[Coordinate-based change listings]
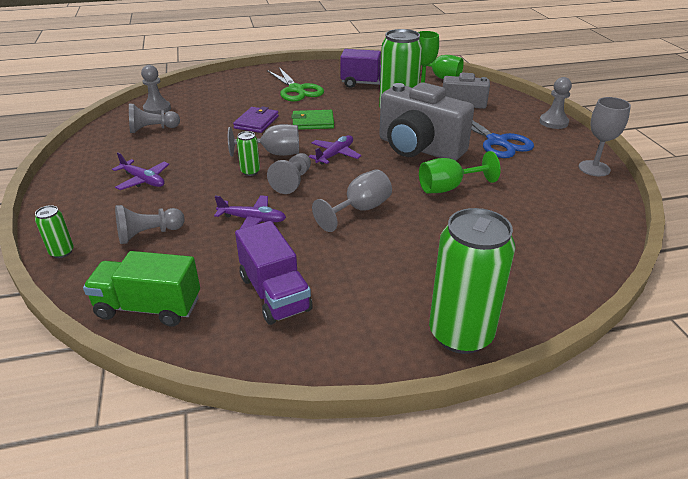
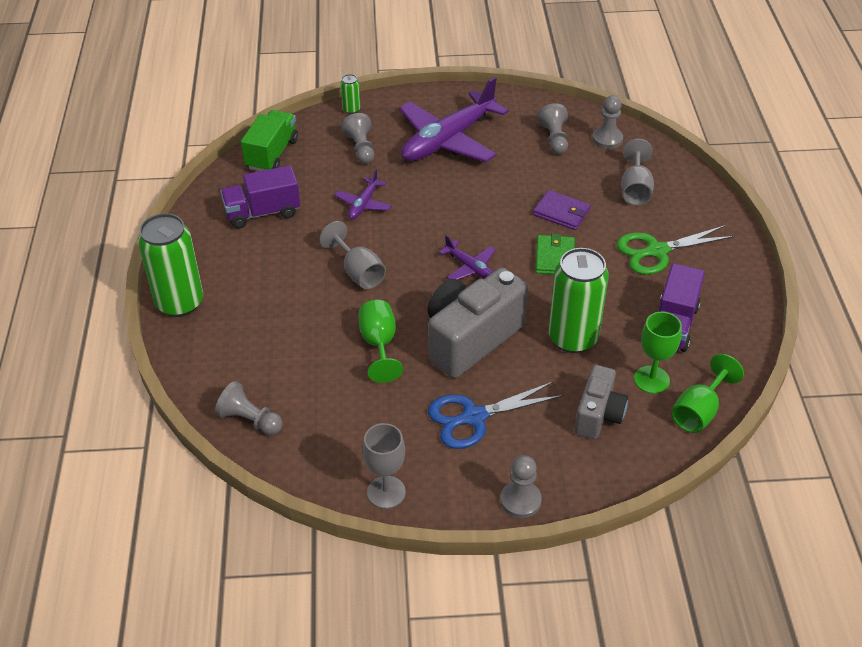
camera: 100 degrees right, 10 degrees up
(143, 180) = (448, 140): purple plane -> purple plane, size x2.15
(250, 171) = (448, 205): green can -> none
(274, 153) = (482, 222): grey goblet -> grey goblet (635, 189)
(292, 181) = (421, 232): grey pawn -> grey pawn (250, 420)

WORK TO COMPLETE
Each line of the data that has the string "grey" should be returned.

ANSWER SPACE
(274, 153) = (482, 222): grey goblet -> grey goblet (635, 189)
(292, 181) = (421, 232): grey pawn -> grey pawn (250, 420)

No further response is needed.